> [Exercise]
Exact wording is required: give all the records again, minus the pictures.

> [Records supplied]

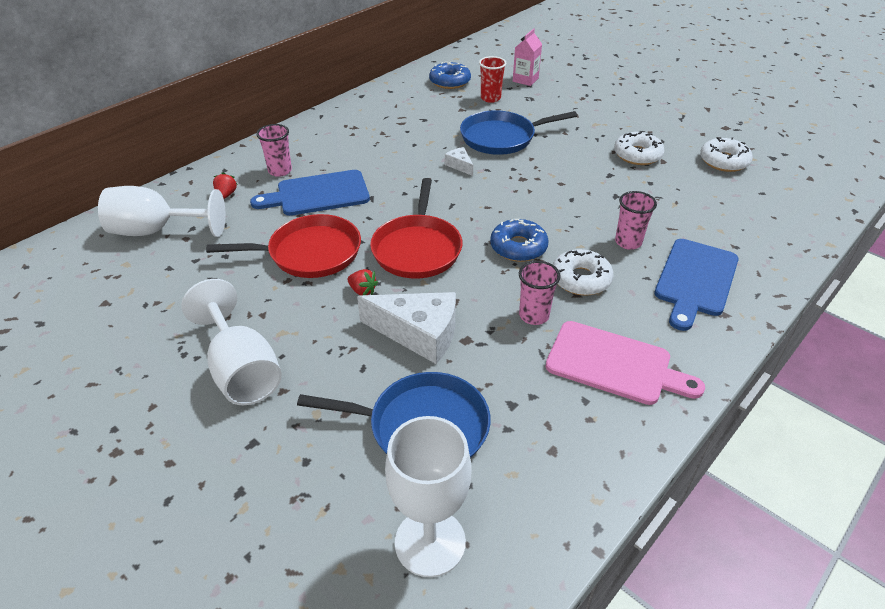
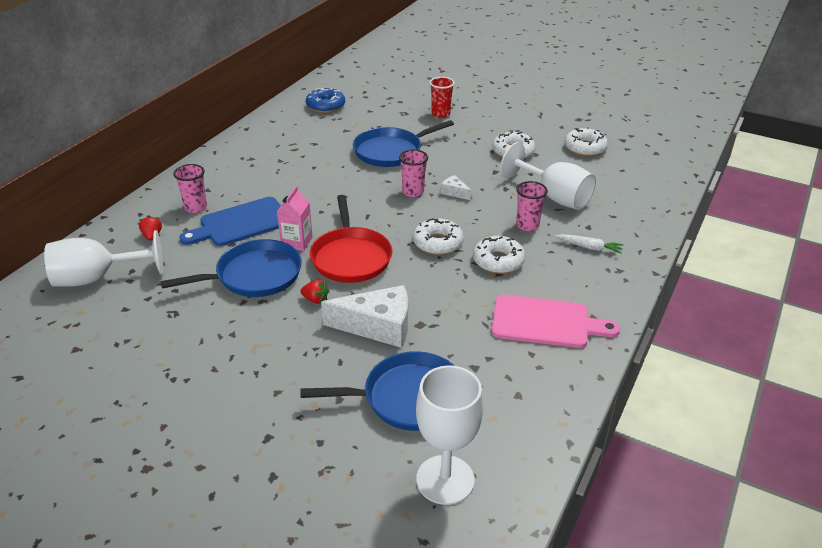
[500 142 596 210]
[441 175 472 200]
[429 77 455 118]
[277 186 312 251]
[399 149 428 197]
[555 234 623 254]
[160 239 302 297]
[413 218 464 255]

> [Solution to the problem]
[500 142 596 210]
[441 175 472 200]
[429 77 455 118]
[277 186 312 251]
[399 149 428 197]
[555 234 623 254]
[160 239 302 297]
[413 218 464 255]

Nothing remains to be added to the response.